→ **Object change listings**
*****
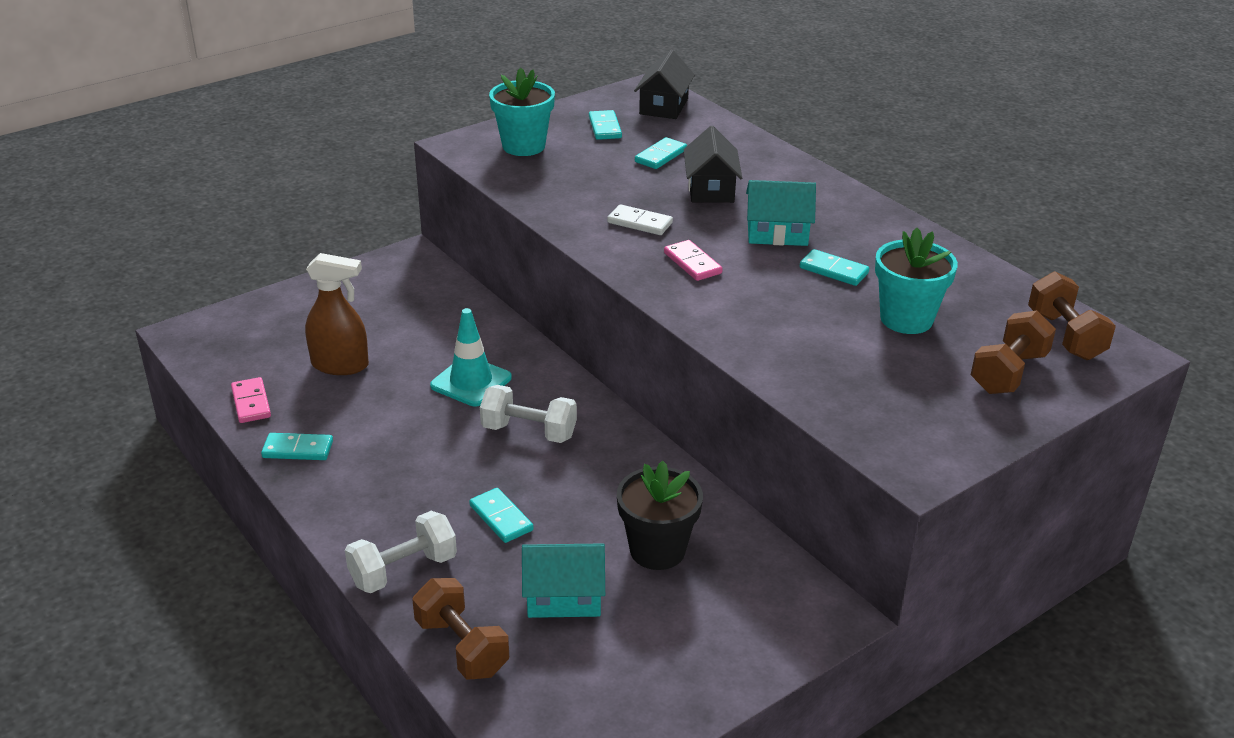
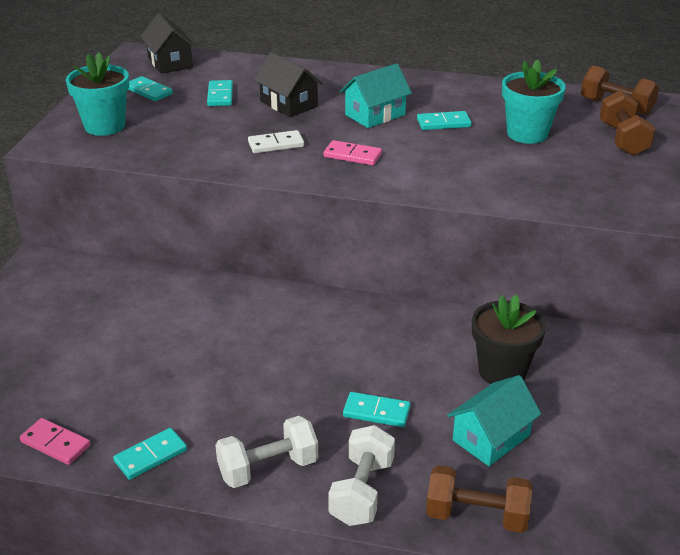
camera: 40 degrees left, 0 degrees up
(340, 365) = (95, 373): brown spray bottle -> none
(471, 382) = (220, 331): turquoise traffic cone -> none
(529, 432) = (312, 343): white dumbbell -> white dumbbell (268, 468)

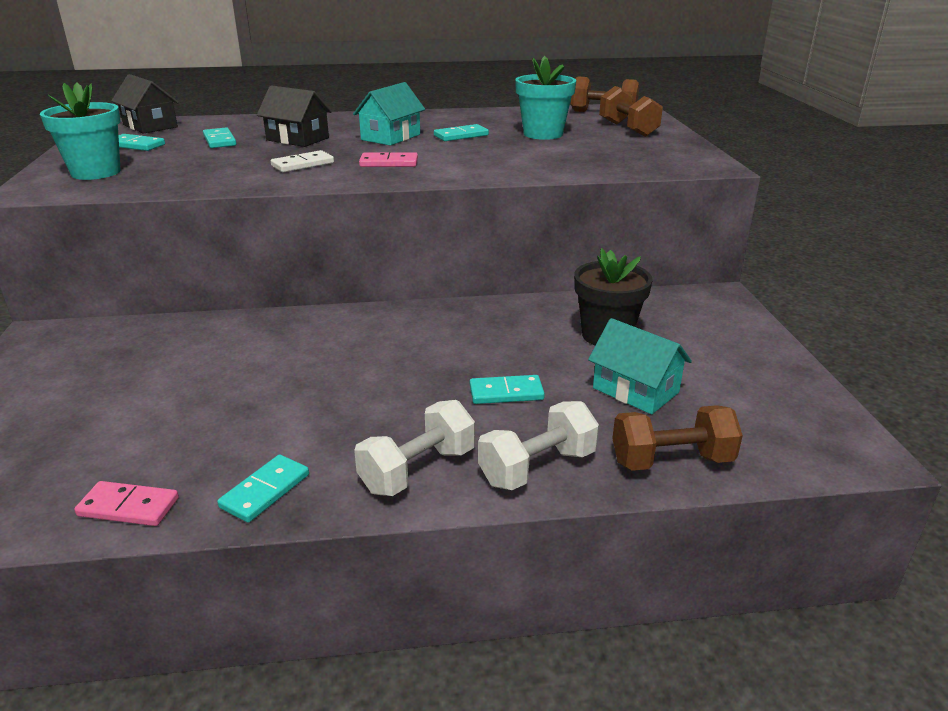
camera: 20 degrees left, 5 degrees down
(362, 491) = (537, 467): white dumbbell -> white dumbbell turned 60 degrees clockwise
(491, 438) = (635, 390): turquoise house -> turquoise house turned 75 degrees counterclockwise

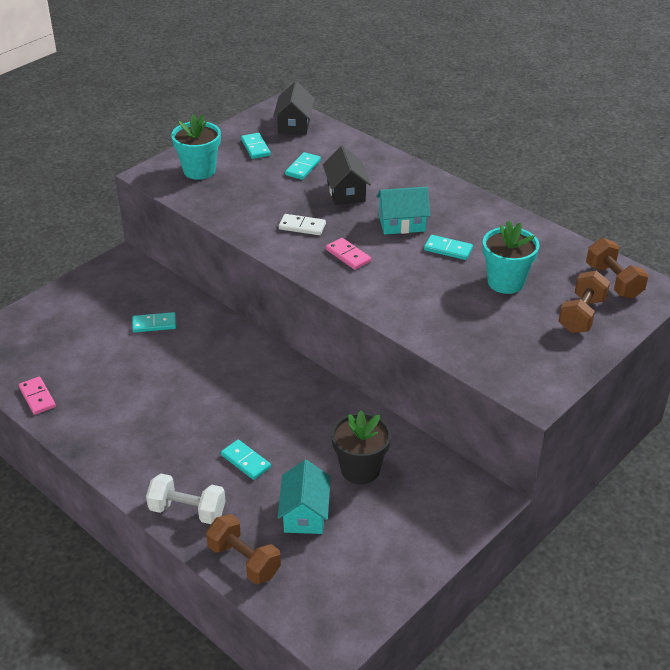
camera: 50 degrees right, 10 degrees up
(265, 491) = (84, 429): turquoise domino -> turquoise domino (154, 324)
(417, 470) = (144, 469): white dumbbell -> none

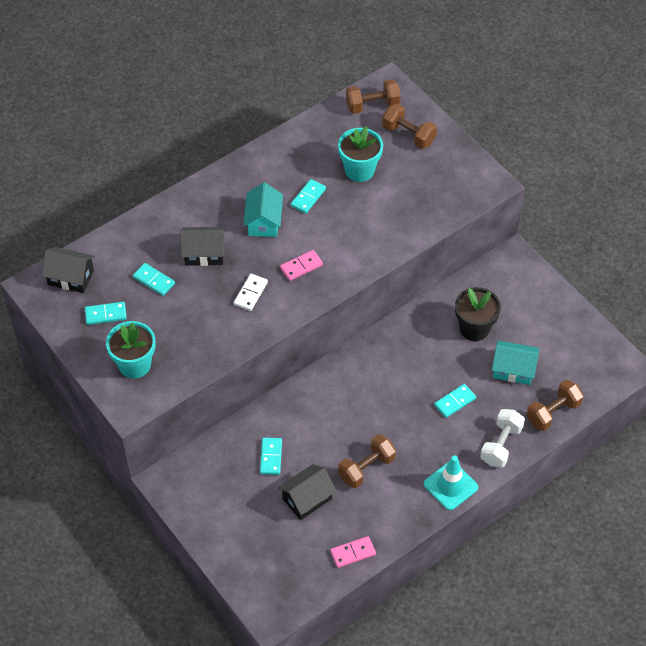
camera: 80 degrees left, 15 degrees up
(104, 355) = (307, 499): none -> black house
(126, 469) = (450, 486): none -> turquoise traffic cone
(145, 396) = (366, 468): none -> brown dumbbell

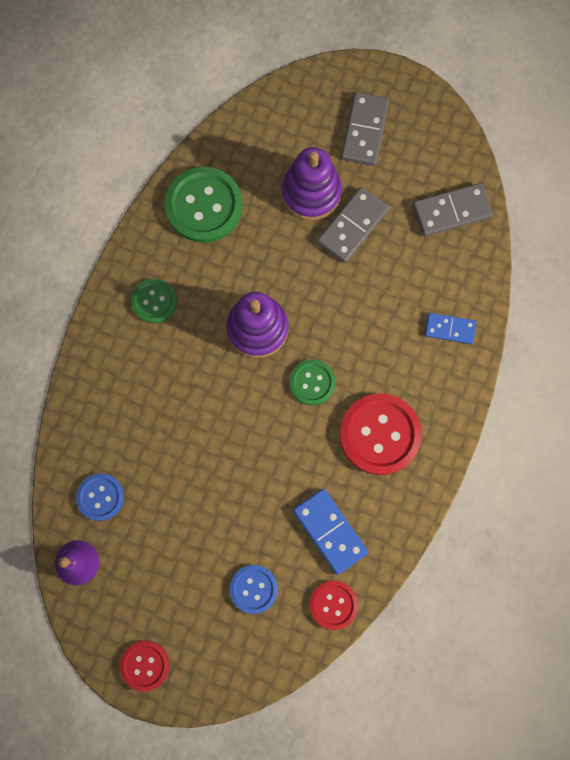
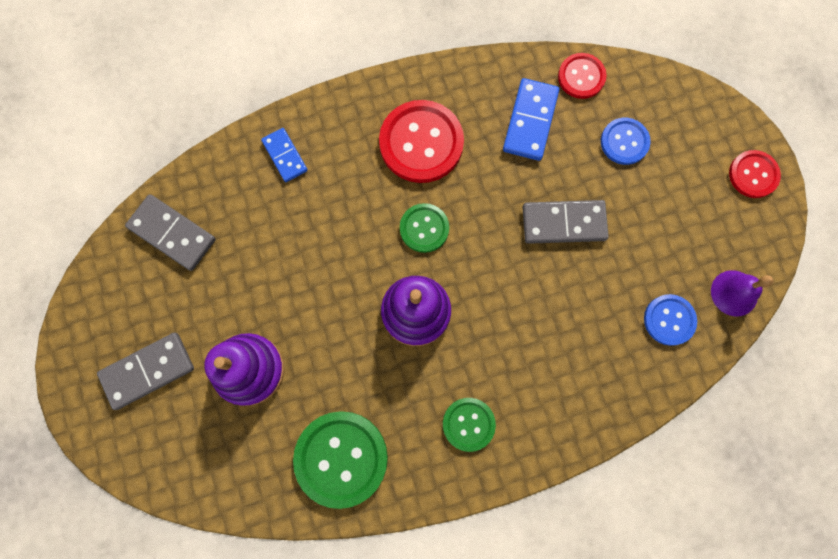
camera: 130 degrees left, 0 degrees up
(352, 226) = (254, 307): grey domino -> grey domino (563, 223)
*****
→ **Problem requirements**
Give again, word for word, the line containing "(417, 470) = (144, 469): white" and every line after it to the end of the records; leave out the pictures.

→ **Solution to the exercise**
(417, 470) = (144, 469): white dumbbell -> none

camera: 80 degrees left, 15 degrees up
(104, 355) = (307, 499): none -> black house
(126, 469) = (450, 486): none -> turquoise traffic cone
(145, 396) = (366, 468): none -> brown dumbbell

camera: 130 degrees left, 0 degrees up
(352, 226) = (254, 307): grey domino -> grey domino (563, 223)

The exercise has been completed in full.